* **YOUR INSTRUCTIONS**
Would you retype exactly the lines from the one containing "(412, 248) = (623, 378): brown" through the last line of the records below, and nothing else?
Segment Open
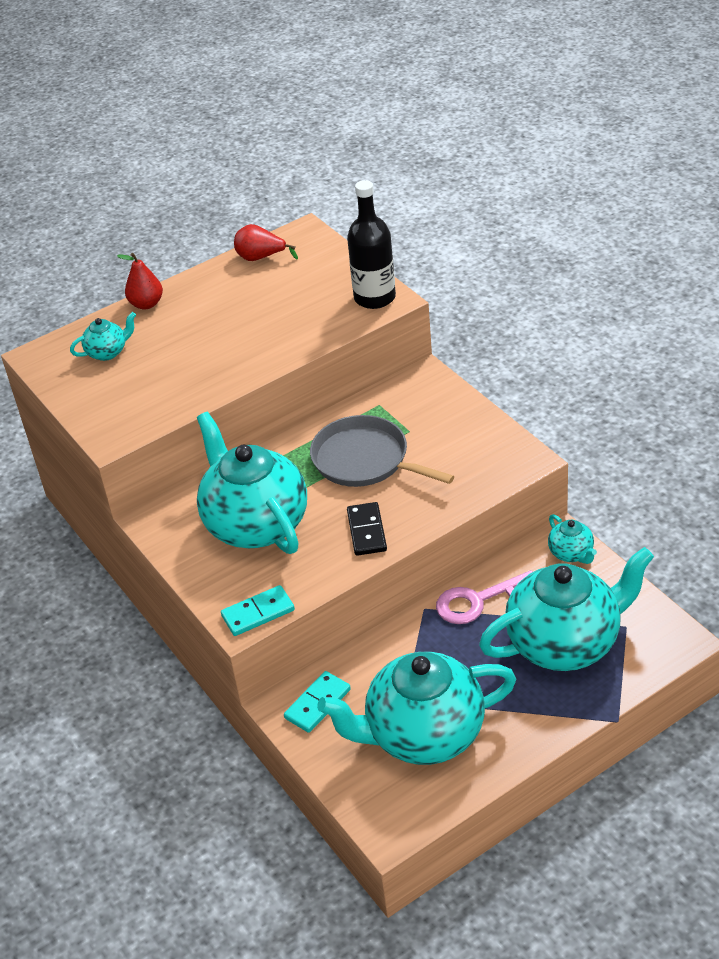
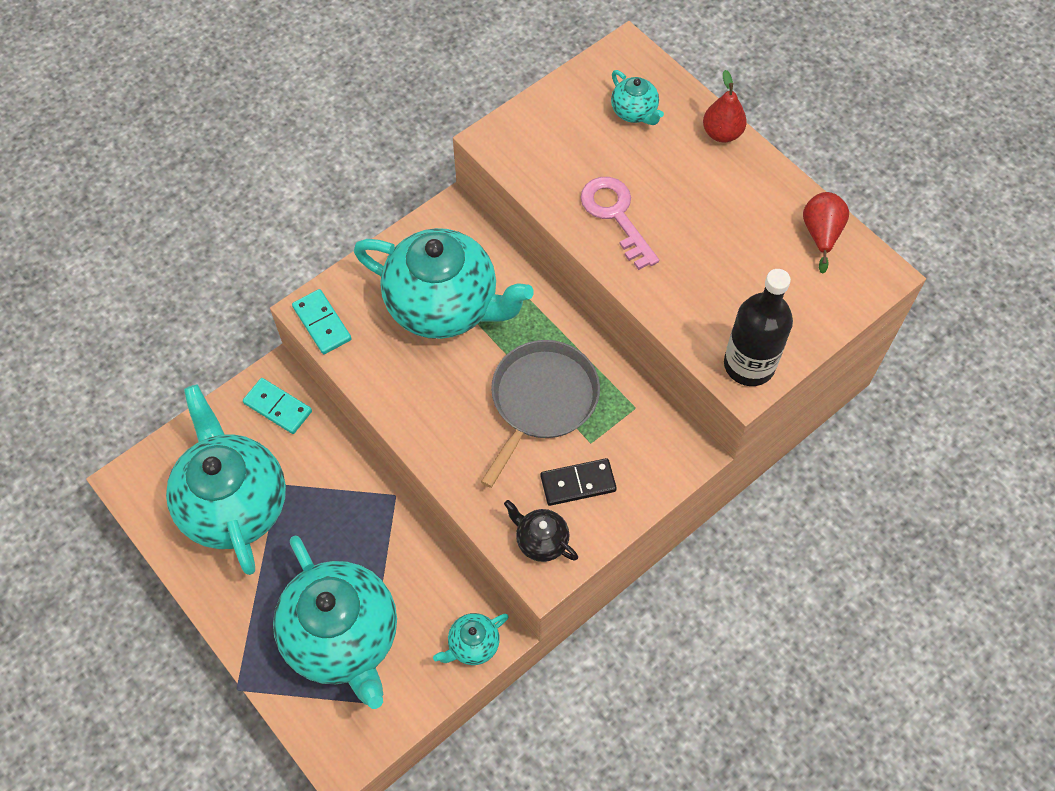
camera: 80 degrees right, 20 degrees up
(255, 524) = (444, 306): turquoise teapot -> turquoise teapot turned 60 degrees clockwise
(366, 531) = (431, 411): black domino -> black domino (578, 483)
(478, 601) = (404, 548): pink key -> pink key (615, 215)
(498, 461) = (541, 541): none -> black teapot

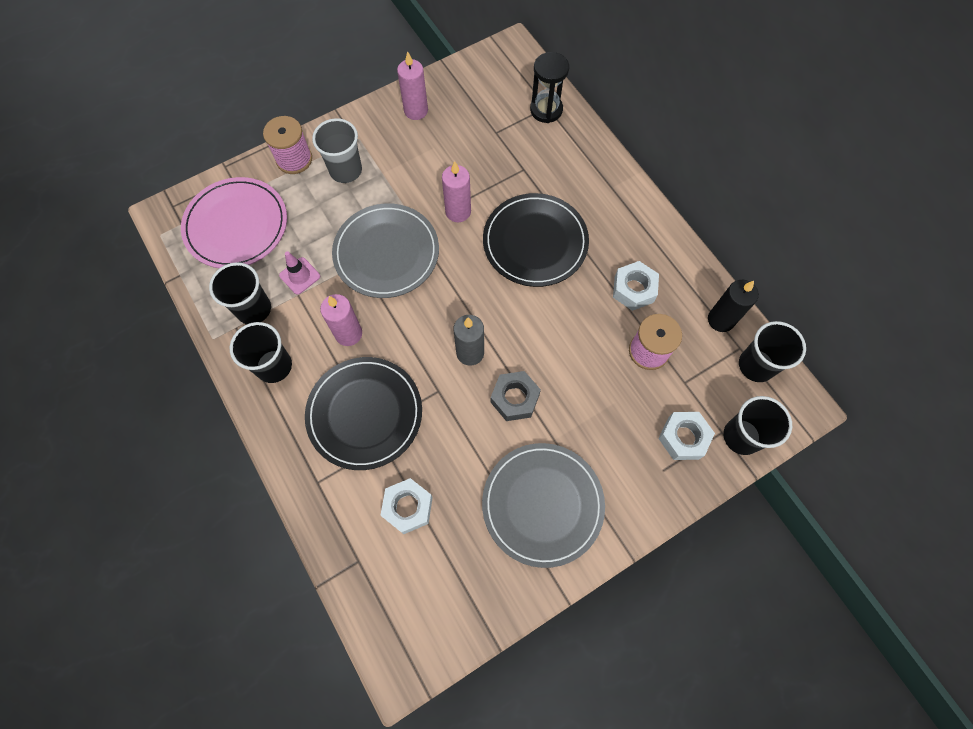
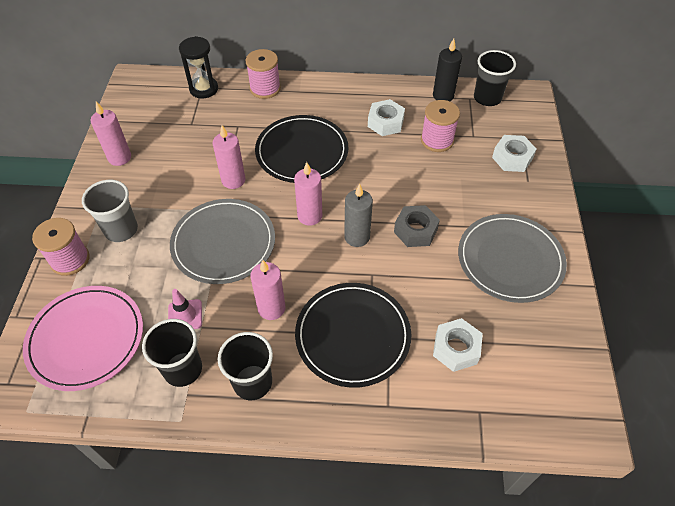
camera: 55 degrees left, 15 degrees down
(464, 299) = (310, 216): none -> pink candle
(590, 157) = (265, 88): none -> pink spool
(741, 436) = (530, 131): black cup -> none

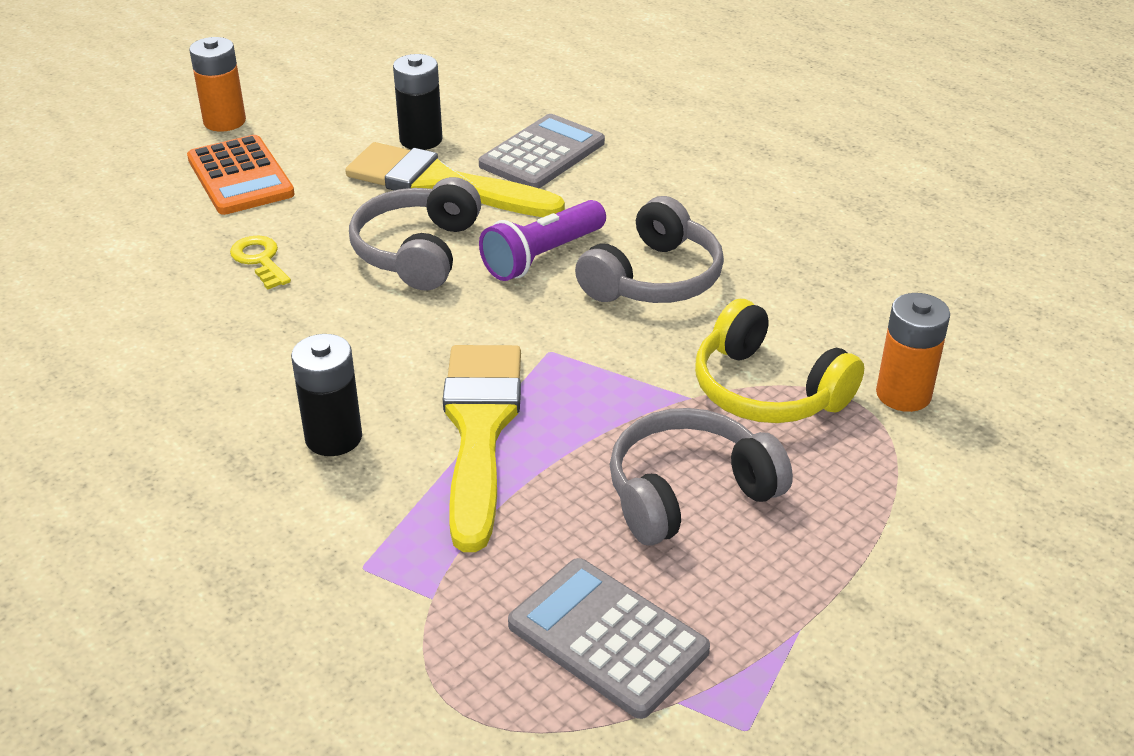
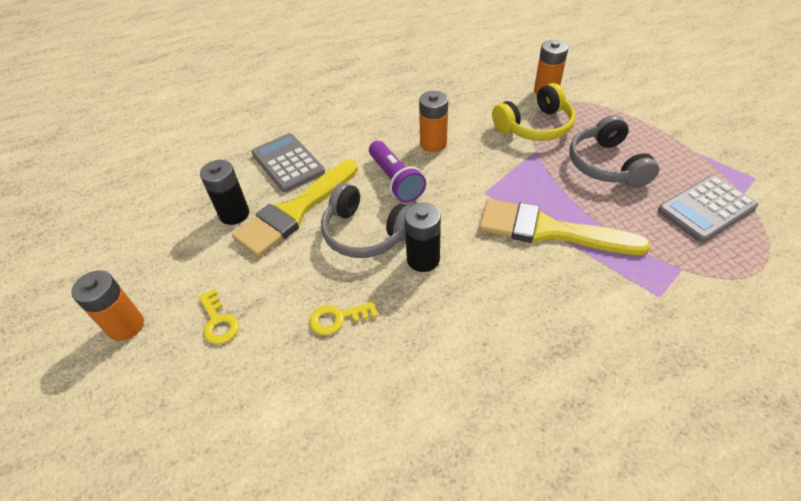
camera: 70 degrees left, 10 degrees up
(240, 177) = (218, 321): orange calculator -> yellow key
(333, 437) = (545, 296): black battery -> black battery (423, 259)
(653, 278) = (433, 144): grey headphones -> orange battery

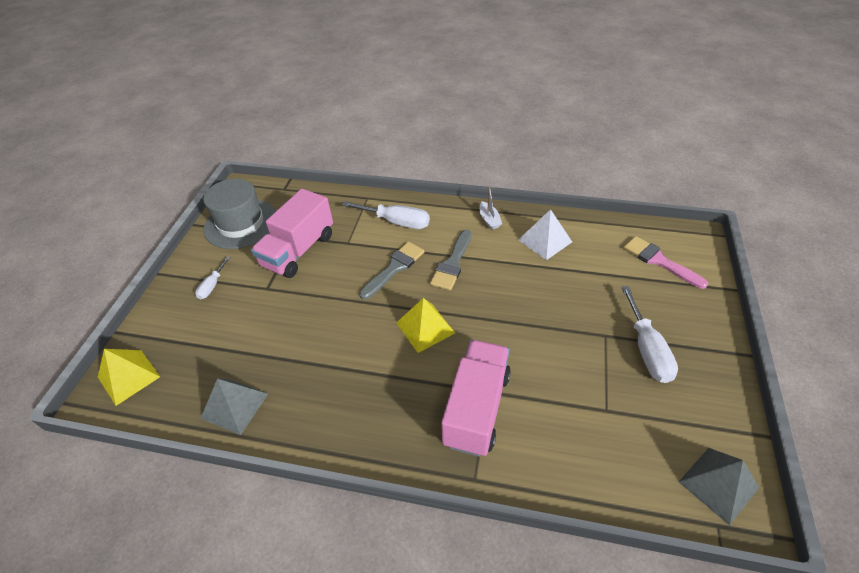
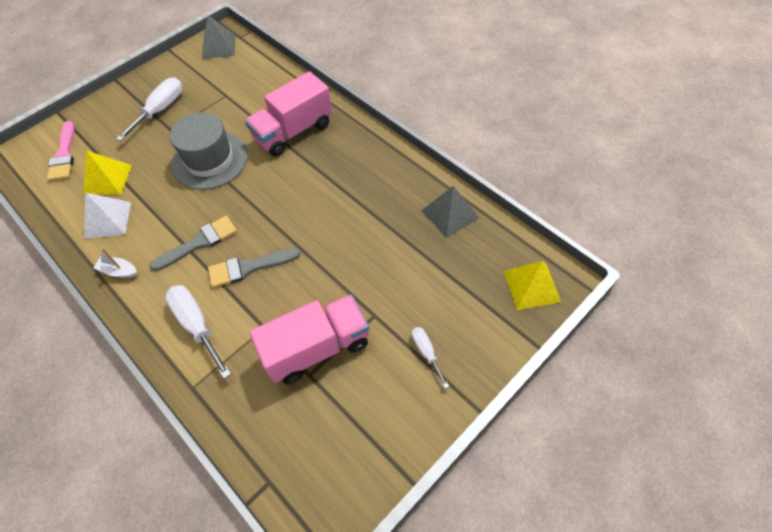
camera: 145 degrees left, 10 degrees up
(212, 286) = (426, 352): white screwdriver -> white screwdriver turned 75 degrees counterclockwise
(241, 223) = (355, 442): grey hat -> grey hat (210, 160)
(425, 327) = (274, 198): yellow pyramid -> yellow pyramid (107, 179)
(489, 220) = (119, 271): white boat -> white boat turned 90 degrees counterclockwise

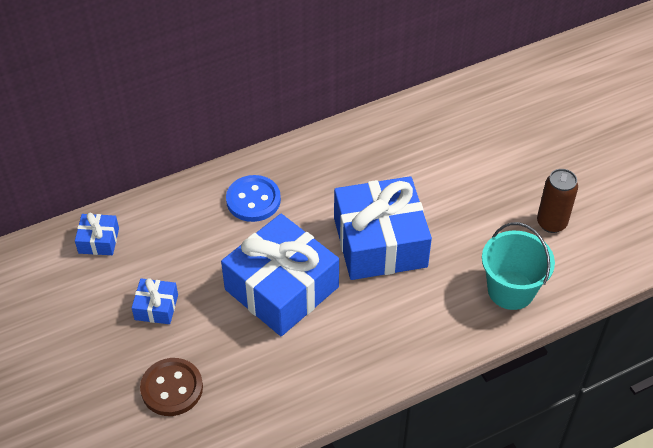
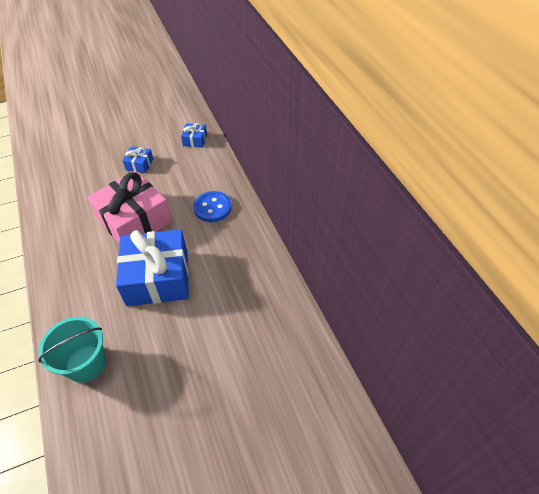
camera: 95 degrees right, 0 degrees up
(172, 388) = (82, 172): brown button -> none
(281, 288) = (134, 220): blue gift -> pink gift
(551, 223) = (145, 411): brown can -> none

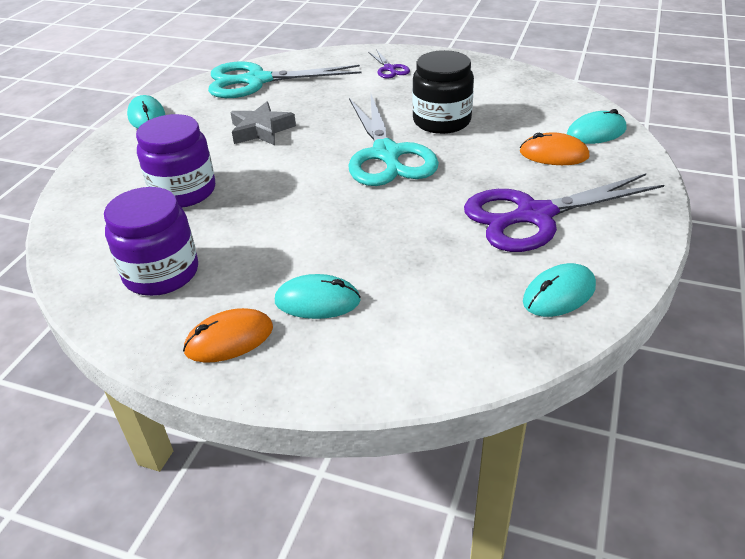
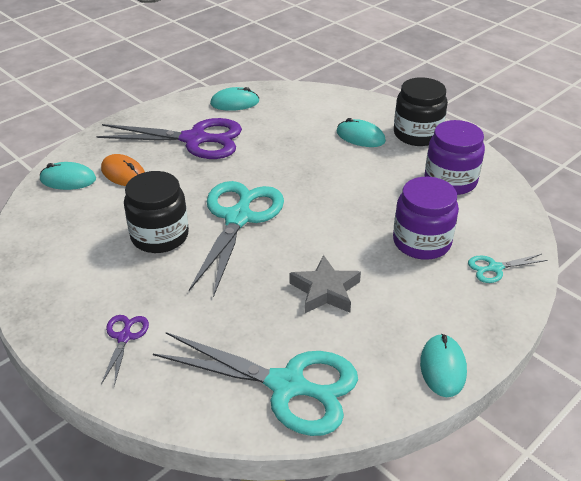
camera: 155 degrees left, 0 degrees up
(101, 191) = (495, 268): none -> turquoise scissors
(229, 339) = (417, 134): orange mouse -> black jar

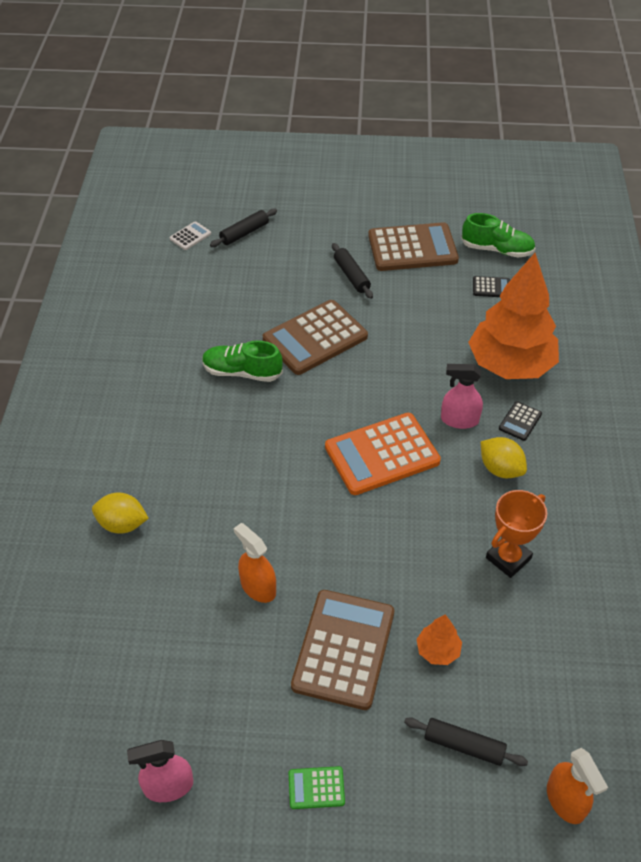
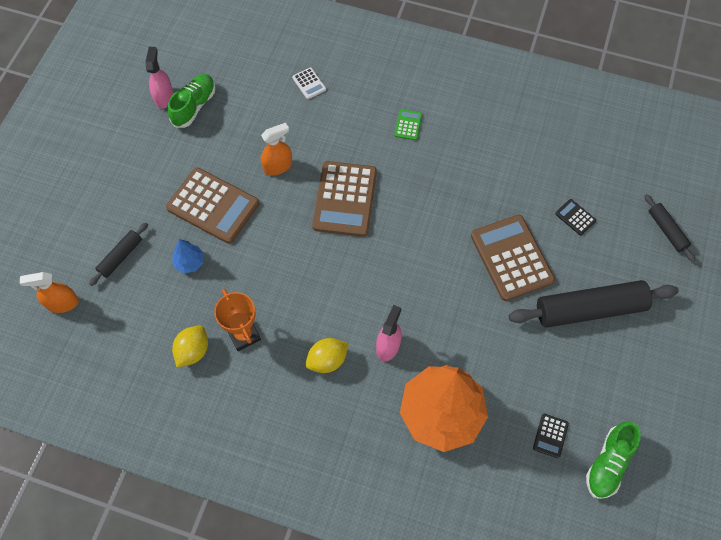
camera: 105 degrees right, 15 degrees up
(122, 524) = (355, 96): yellow lemon -> yellow lemon (193, 351)
(190, 236) = (667, 185): white calculator -> white calculator (309, 83)
(242, 372) = (483, 194): green shoe -> green shoe (194, 106)
(316, 788) = (131, 169): green calculator -> green calculator (408, 125)
(351, 276) = (589, 309): black rolling pin -> black rolling pin, size x2.00
(382, 454) = (368, 275): orange calculator -> none
(412, 248) = (623, 378): brown calculator -> brown calculator (345, 199)
(438, 650) = (190, 262): orange tree -> blue tree
(520, 421) = (373, 396): black calculator -> black calculator (575, 217)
Segment Closed
* **ANSWER AREA**
(412, 248) = (623, 378): brown calculator -> brown calculator (345, 199)
(438, 650) = (190, 262): orange tree -> blue tree
(520, 421) = (373, 396): black calculator -> black calculator (575, 217)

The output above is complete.